▶ **Goal of the exercise**
Where the lines below hold images, skip those and copy every word exactly.

▶ **Given information**
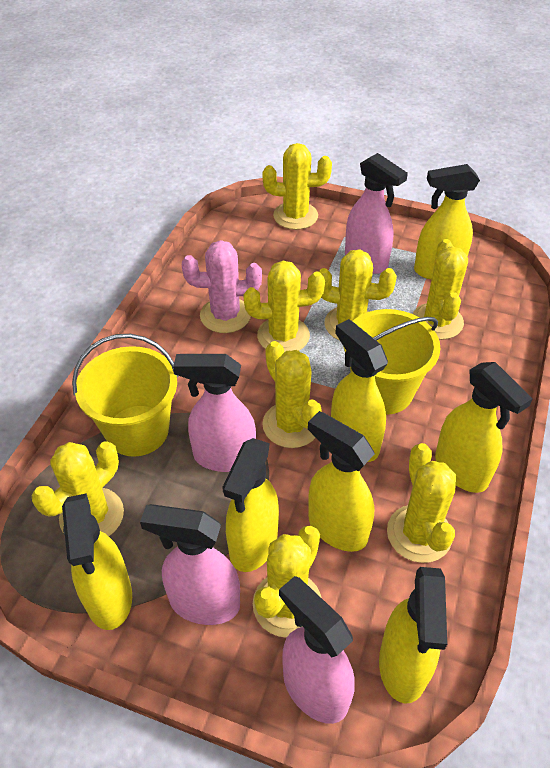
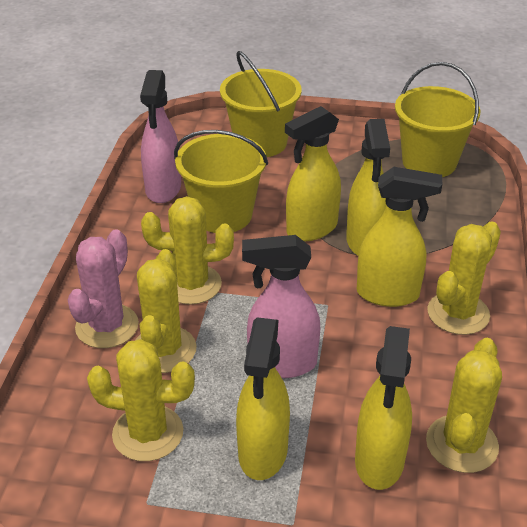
pink spray bottle: 4 -> 2
yellow bucket: 2 -> 3
yellow cactus: 8 -> 5
yellow spray bottle: 7 -> 5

▶ **Answer to this task**
pink spray bottle: 4 -> 2
yellow bucket: 2 -> 3
yellow cactus: 8 -> 5
yellow spray bottle: 7 -> 5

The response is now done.